### Supplied material
• • • • •
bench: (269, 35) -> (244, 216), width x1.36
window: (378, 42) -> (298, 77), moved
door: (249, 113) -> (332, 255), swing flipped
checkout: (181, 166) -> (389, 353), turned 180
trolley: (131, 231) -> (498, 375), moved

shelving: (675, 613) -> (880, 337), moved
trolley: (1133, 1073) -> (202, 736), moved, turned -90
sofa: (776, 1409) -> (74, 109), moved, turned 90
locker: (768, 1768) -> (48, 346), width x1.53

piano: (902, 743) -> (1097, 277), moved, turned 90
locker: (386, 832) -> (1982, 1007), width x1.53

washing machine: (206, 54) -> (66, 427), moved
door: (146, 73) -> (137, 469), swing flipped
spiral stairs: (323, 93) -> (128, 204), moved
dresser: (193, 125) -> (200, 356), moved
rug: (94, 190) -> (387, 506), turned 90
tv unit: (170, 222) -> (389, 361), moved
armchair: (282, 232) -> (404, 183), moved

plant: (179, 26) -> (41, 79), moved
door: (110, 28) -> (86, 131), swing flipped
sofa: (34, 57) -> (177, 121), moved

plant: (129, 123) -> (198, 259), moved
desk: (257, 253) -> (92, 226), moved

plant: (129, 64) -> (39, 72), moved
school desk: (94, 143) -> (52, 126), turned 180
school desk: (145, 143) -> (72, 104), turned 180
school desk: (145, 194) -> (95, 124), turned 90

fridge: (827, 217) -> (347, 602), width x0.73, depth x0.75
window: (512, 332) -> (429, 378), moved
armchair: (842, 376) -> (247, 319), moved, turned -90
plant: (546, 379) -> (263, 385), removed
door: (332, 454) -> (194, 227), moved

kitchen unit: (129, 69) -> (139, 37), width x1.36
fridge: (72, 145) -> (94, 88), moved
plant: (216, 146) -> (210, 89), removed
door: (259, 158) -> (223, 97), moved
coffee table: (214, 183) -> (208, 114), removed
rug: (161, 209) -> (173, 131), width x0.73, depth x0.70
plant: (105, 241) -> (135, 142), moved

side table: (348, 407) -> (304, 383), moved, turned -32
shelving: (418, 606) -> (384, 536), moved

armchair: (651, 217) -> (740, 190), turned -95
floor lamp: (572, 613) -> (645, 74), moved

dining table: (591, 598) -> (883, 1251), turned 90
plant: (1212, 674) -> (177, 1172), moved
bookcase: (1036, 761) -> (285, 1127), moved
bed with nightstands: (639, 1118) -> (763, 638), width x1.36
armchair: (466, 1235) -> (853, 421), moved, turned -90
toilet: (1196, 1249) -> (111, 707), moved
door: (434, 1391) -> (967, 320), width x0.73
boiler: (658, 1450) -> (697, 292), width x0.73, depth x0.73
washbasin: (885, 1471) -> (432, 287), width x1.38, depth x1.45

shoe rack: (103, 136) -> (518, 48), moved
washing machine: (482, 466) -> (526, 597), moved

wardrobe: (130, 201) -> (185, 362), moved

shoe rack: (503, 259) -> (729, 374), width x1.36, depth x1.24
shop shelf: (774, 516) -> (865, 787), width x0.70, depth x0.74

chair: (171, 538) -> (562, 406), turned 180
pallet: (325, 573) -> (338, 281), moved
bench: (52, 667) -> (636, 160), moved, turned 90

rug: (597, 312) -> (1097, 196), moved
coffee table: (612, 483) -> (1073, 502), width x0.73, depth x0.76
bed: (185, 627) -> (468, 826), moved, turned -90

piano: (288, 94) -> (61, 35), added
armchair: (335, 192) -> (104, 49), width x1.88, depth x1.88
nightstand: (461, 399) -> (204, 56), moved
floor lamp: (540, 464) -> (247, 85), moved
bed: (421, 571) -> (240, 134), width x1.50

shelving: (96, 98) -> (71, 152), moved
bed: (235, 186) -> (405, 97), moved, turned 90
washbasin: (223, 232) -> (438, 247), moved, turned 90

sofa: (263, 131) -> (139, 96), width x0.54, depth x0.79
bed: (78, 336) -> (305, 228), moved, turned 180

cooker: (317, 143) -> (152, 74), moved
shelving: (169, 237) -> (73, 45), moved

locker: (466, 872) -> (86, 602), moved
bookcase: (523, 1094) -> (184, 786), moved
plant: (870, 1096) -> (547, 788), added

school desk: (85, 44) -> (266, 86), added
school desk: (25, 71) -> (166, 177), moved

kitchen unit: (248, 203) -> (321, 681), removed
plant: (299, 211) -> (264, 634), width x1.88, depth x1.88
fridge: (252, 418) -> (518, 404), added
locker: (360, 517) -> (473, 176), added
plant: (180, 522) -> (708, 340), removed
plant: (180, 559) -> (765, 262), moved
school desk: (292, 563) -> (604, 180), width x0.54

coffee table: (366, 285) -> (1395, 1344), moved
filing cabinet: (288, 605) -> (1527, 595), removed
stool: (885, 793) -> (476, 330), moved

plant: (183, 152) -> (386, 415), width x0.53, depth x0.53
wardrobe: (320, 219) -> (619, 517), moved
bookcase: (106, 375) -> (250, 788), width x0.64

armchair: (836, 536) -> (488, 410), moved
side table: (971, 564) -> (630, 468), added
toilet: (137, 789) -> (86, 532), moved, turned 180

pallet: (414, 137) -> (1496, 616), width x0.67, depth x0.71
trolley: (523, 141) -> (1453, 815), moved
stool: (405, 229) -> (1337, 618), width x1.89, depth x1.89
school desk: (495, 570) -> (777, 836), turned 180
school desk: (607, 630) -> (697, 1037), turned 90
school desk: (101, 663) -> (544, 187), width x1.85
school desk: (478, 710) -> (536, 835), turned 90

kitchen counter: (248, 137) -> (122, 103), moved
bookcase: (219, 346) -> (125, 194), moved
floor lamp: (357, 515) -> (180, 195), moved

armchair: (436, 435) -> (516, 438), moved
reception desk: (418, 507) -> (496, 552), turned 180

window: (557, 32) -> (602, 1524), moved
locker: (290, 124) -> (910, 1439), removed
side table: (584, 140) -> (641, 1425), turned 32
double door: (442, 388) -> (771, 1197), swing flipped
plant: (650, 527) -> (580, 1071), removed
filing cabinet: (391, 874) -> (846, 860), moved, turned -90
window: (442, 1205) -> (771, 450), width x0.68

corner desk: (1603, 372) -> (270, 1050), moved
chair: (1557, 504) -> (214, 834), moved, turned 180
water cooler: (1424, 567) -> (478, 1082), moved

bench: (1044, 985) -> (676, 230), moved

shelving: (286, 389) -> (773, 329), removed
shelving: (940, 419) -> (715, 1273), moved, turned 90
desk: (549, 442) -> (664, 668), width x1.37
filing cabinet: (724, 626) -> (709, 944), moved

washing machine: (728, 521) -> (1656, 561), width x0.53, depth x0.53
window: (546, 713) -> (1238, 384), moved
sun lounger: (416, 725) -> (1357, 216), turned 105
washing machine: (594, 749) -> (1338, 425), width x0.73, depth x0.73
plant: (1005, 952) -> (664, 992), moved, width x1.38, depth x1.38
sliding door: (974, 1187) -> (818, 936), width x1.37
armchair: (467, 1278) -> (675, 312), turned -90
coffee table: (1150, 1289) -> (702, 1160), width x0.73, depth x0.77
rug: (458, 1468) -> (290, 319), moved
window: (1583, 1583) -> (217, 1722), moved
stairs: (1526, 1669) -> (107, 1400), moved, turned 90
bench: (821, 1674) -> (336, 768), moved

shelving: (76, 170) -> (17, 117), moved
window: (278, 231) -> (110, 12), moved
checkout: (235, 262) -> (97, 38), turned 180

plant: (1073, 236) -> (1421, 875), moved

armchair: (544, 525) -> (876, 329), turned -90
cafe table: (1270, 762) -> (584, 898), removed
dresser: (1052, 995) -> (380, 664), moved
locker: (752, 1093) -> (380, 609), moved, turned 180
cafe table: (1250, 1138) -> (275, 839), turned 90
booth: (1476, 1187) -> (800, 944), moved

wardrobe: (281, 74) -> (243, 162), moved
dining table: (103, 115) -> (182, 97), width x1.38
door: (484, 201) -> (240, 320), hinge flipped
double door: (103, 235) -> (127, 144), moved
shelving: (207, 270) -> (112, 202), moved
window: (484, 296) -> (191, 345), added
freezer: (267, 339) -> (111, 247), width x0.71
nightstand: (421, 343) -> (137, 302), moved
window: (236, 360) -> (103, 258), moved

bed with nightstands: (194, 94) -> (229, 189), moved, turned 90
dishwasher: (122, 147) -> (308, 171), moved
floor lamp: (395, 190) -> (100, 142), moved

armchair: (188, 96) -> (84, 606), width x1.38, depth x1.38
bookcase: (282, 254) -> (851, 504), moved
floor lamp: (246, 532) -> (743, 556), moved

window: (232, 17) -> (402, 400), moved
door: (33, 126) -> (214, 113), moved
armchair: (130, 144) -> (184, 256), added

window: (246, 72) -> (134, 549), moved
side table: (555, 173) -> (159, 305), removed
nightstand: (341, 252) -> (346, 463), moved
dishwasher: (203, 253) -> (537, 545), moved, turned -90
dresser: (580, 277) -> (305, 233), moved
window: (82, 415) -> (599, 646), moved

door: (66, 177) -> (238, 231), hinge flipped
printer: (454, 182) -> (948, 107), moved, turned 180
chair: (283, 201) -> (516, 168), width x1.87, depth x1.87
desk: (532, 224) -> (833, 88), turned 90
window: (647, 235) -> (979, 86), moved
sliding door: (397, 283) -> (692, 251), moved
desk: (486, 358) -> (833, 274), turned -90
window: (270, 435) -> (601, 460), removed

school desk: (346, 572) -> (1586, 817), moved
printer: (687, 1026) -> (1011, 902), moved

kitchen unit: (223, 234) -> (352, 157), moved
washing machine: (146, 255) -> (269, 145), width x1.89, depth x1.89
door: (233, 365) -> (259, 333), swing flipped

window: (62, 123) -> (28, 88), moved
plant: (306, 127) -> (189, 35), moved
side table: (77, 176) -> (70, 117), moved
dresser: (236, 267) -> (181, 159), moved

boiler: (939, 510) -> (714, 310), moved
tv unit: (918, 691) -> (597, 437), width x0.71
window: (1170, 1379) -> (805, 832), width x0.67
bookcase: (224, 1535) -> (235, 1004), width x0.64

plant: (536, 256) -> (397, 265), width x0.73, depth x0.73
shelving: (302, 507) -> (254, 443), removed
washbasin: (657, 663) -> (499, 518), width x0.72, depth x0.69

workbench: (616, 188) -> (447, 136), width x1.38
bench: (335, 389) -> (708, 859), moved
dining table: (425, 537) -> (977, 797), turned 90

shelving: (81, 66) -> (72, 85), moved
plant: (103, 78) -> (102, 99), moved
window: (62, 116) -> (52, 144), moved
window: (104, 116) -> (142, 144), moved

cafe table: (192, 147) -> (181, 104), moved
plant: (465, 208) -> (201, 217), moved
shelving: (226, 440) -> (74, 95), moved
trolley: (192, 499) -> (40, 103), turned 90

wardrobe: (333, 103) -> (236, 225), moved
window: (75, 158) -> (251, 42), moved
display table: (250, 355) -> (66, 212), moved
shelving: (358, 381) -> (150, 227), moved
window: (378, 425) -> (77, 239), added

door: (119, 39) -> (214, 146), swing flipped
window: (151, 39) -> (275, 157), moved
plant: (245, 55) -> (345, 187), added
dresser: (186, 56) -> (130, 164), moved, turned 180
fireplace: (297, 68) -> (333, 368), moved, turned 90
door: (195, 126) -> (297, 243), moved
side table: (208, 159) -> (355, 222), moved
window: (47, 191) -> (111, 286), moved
• • • • •
### Exercise description
Please give the number of lines above that hold the word "coffee", and only that number.

### Answer to the exercise
4